**Your task**
All pictures are to be dropped, and everything else in the data duplicated exactly.

**Data**
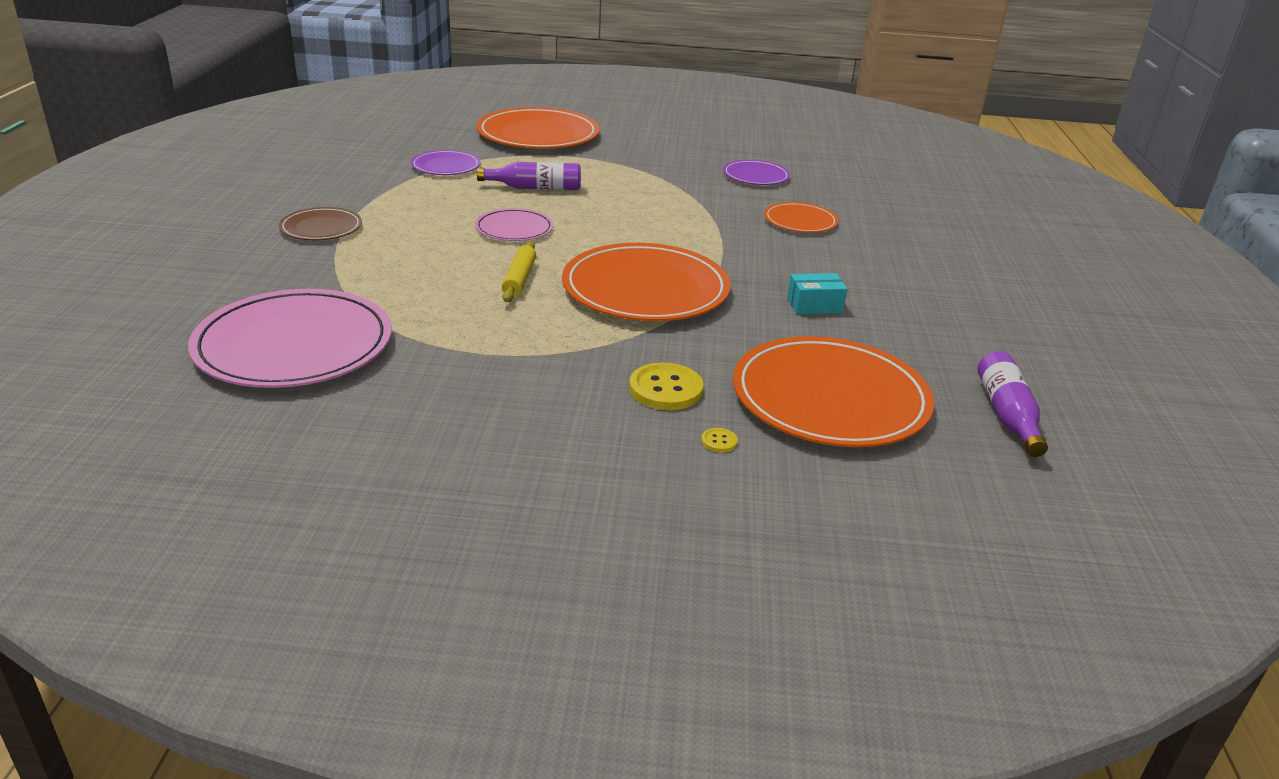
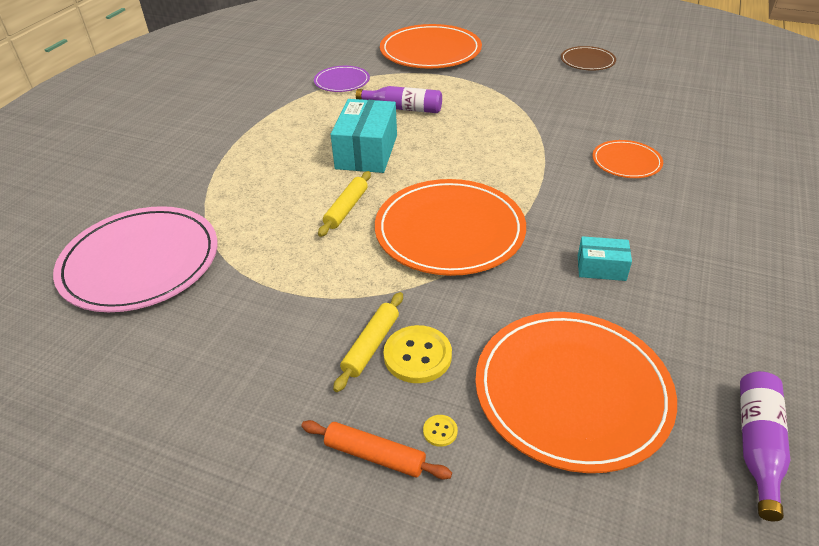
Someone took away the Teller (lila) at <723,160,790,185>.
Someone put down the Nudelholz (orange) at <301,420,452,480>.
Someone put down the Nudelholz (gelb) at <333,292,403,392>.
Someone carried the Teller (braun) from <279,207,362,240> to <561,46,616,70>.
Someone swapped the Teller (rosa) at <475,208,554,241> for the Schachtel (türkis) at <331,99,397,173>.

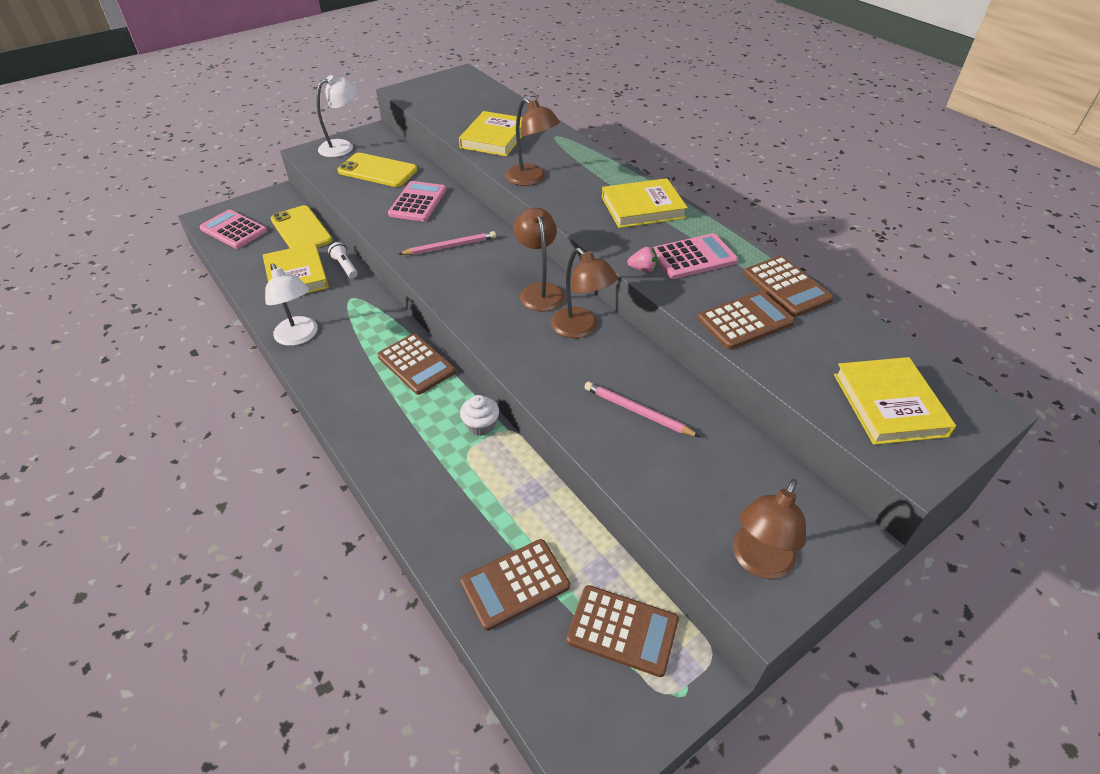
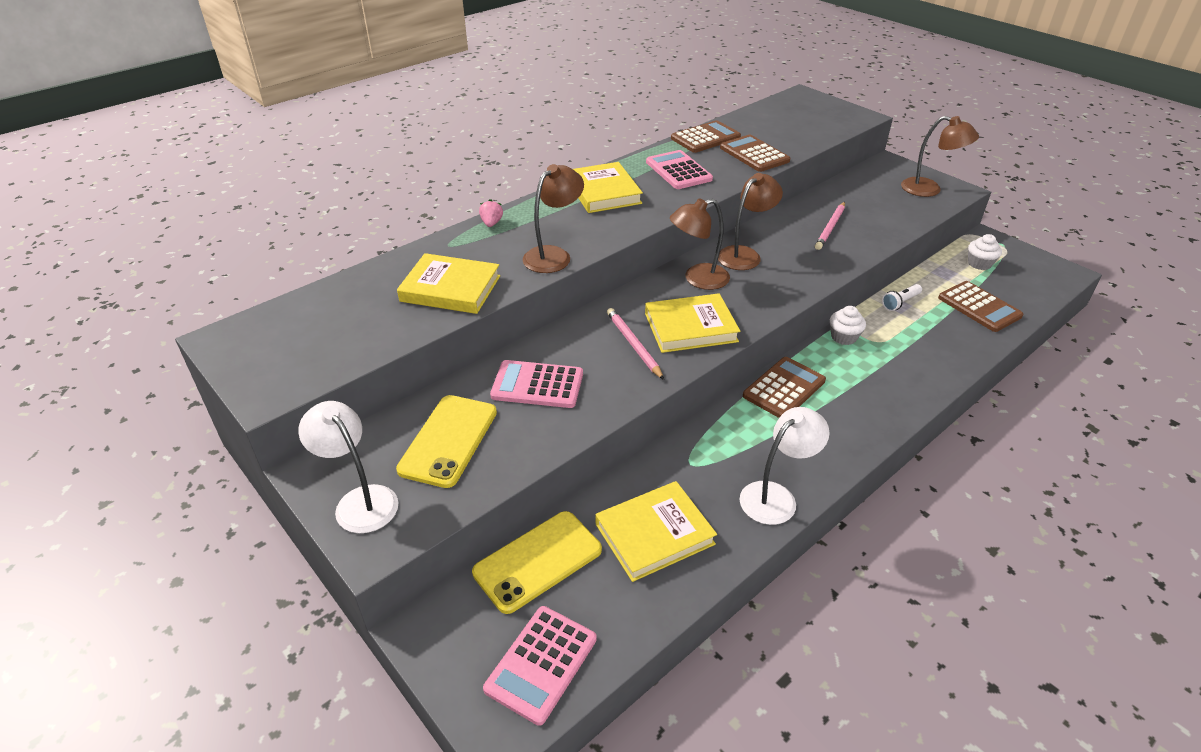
Someone carried the Taschenlampe (weiß) from <328,242,358,278> to <882,284,922,311>.
Someone carried the Erdbeere (rosa) from <627,247,658,273> to <479,199,503,227>.
Someone carried the Buch (gelb) from <834,357,956,445> to <645,293,740,353>.
Someone swapped the Taschenrechner (braun) at <566,585,679,677> for the Muffin (weiß) at <968,234,1002,270>.

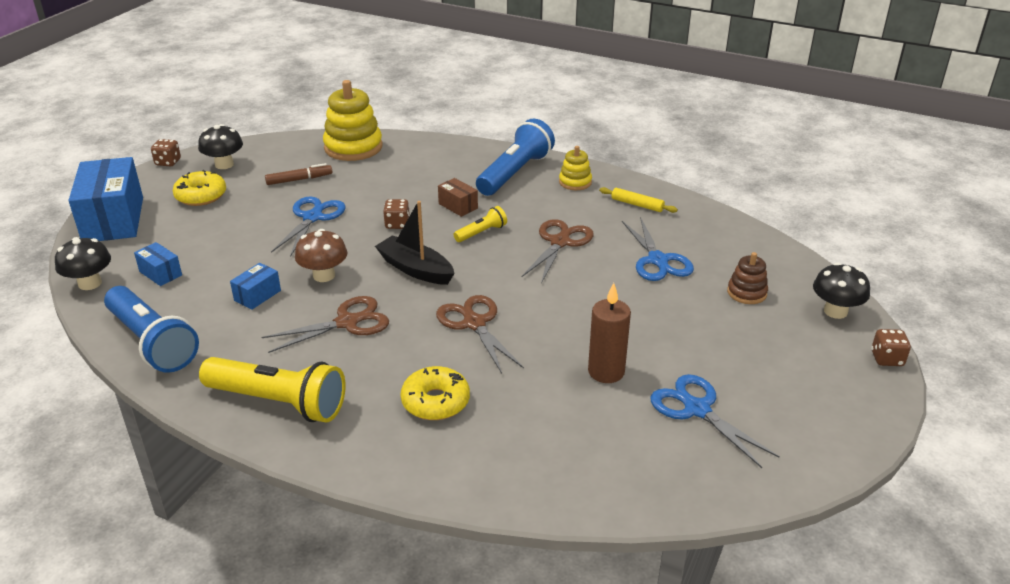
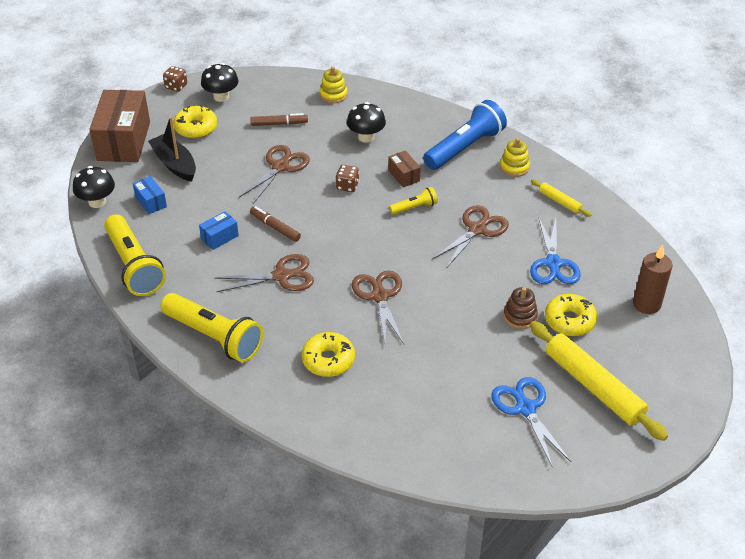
Someone took away the Spielwürfel (braun) at <871,329,911,366>.
Someone put down the Nudelholz (gelb) at <529,321,668,441>.
Someone put down the Donut (gelb) at <545,294,597,336>.
Someone carried the Boot (schwarz) from <375,201,455,285> to <148,116,196,182>.
Someone carried the Kerze (braun) from <588,283,631,383> to <633,244,672,314>.
Someone carried the Stapelspielzeug (braun) from <727,252,768,304> to <503,287,538,329>.
Someone carried the Pilz (schwarz) from <813,263,870,319> to <347,102,386,143>.
Someone swapped the Pilz (braun) at <295,229,347,282> for the Filzstift (braun) at <250,206,301,242>.
Someone repainted the Schachtel (blau) at <68,157,143,241>, which became the Schachtel (braun) at <89,90,150,162>.
Someone repainted the Taschenlampe (blau) at <104,286,199,373>, which became the Taschenlampe (gelb) at <104,214,166,296>.
Someone repainted the Schere (blau) at <271,196,346,257>, which became the Schere (braun) at <239,145,310,204>.
Someone scaled the Stapelspielzeug (gelb) at <323,80,383,161> by 0.53.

**Answer for the task**
Someone took away the Teller (lila) at <723,160,790,185>.
Someone put down the Nudelholz (orange) at <301,420,452,480>.
Someone put down the Nudelholz (gelb) at <333,292,403,392>.
Someone carried the Teller (braun) from <279,207,362,240> to <561,46,616,70>.
Someone swapped the Teller (rosa) at <475,208,554,241> for the Schachtel (türkis) at <331,99,397,173>.

Someone carried the Taschenlampe (weiß) from <328,242,358,278> to <882,284,922,311>.
Someone carried the Erdbeere (rosa) from <627,247,658,273> to <479,199,503,227>.
Someone carried the Buch (gelb) from <834,357,956,445> to <645,293,740,353>.
Someone swapped the Taschenrechner (braun) at <566,585,679,677> for the Muffin (weiß) at <968,234,1002,270>.

Someone took away the Spielwürfel (braun) at <871,329,911,366>.
Someone put down the Nudelholz (gelb) at <529,321,668,441>.
Someone put down the Donut (gelb) at <545,294,597,336>.
Someone carried the Boot (schwarz) from <375,201,455,285> to <148,116,196,182>.
Someone carried the Kerze (braun) from <588,283,631,383> to <633,244,672,314>.
Someone carried the Stapelspielzeug (braun) from <727,252,768,304> to <503,287,538,329>.
Someone carried the Pilz (schwarz) from <813,263,870,319> to <347,102,386,143>.
Someone swapped the Pilz (braun) at <295,229,347,282> for the Filzstift (braun) at <250,206,301,242>.
Someone repainted the Schachtel (blau) at <68,157,143,241>, which became the Schachtel (braun) at <89,90,150,162>.
Someone repainted the Taschenlampe (blau) at <104,286,199,373>, which became the Taschenlampe (gelb) at <104,214,166,296>.
Someone repainted the Schere (blau) at <271,196,346,257>, which became the Schere (braun) at <239,145,310,204>.
Someone scaled the Stapelspielzeug (gelb) at <323,80,383,161> by 0.53.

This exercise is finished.